*Requirement*
Check every line below for the string "semicircle". Copy the ones that have it.

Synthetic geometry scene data
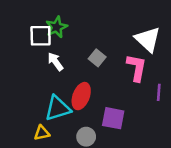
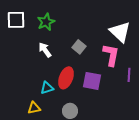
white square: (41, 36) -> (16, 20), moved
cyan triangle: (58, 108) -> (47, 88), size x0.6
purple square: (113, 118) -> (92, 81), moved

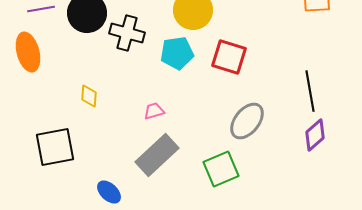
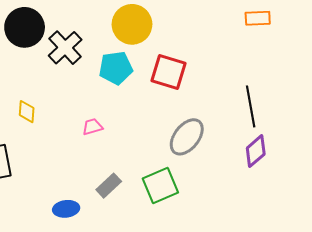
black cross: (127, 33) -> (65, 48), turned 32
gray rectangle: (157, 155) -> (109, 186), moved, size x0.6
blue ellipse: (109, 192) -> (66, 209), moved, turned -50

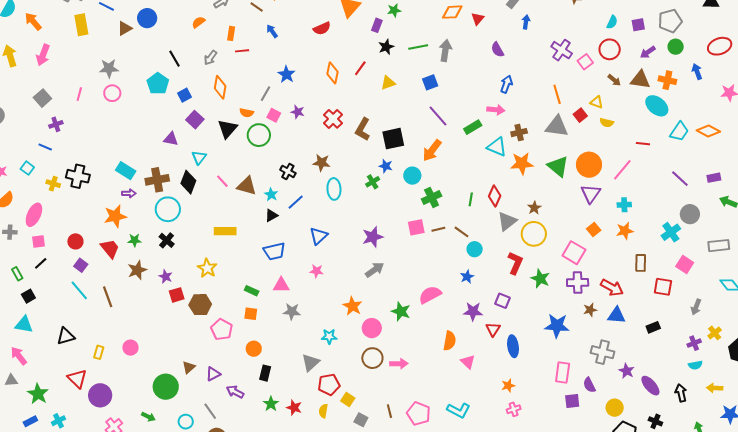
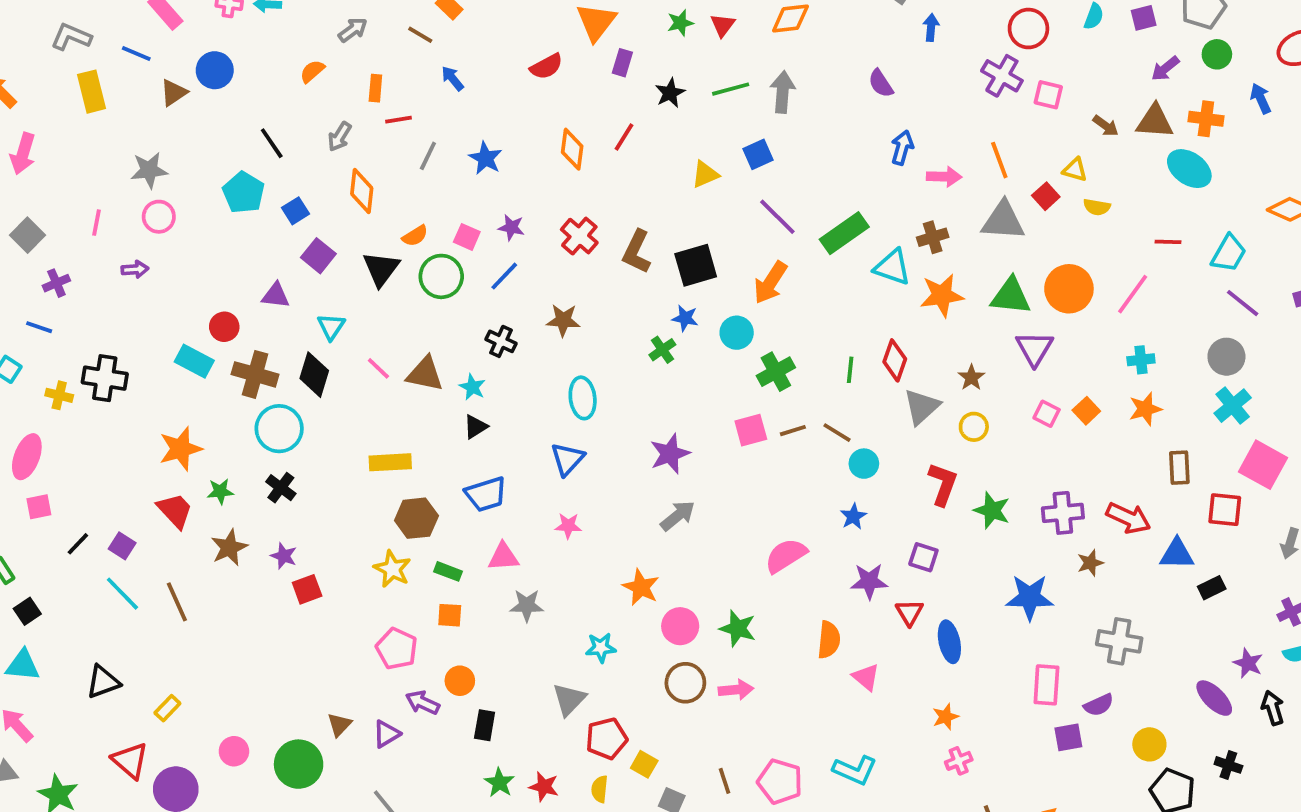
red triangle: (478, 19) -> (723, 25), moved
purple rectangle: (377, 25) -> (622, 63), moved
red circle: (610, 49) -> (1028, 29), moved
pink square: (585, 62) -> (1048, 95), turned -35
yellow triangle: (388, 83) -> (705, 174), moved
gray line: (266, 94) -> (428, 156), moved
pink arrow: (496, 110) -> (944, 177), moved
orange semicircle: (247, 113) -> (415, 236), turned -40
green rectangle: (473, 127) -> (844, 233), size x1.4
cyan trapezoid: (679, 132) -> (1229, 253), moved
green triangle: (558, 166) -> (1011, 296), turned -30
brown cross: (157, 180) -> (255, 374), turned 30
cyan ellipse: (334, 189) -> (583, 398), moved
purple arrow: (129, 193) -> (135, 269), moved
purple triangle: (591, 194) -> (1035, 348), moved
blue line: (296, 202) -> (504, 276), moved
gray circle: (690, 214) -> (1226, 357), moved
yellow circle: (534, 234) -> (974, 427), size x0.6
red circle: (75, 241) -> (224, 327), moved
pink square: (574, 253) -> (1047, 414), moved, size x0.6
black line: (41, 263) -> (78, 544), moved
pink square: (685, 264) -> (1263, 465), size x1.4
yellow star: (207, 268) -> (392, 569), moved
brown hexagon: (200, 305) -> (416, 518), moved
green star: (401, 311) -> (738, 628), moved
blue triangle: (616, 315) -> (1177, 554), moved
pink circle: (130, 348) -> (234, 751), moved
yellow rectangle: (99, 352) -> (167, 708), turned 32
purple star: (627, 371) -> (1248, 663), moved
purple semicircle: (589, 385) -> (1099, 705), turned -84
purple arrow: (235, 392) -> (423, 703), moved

*Exercise result*
orange semicircle: (247, 113) -> (415, 236), turned -40
purple semicircle: (589, 385) -> (1099, 705), turned -84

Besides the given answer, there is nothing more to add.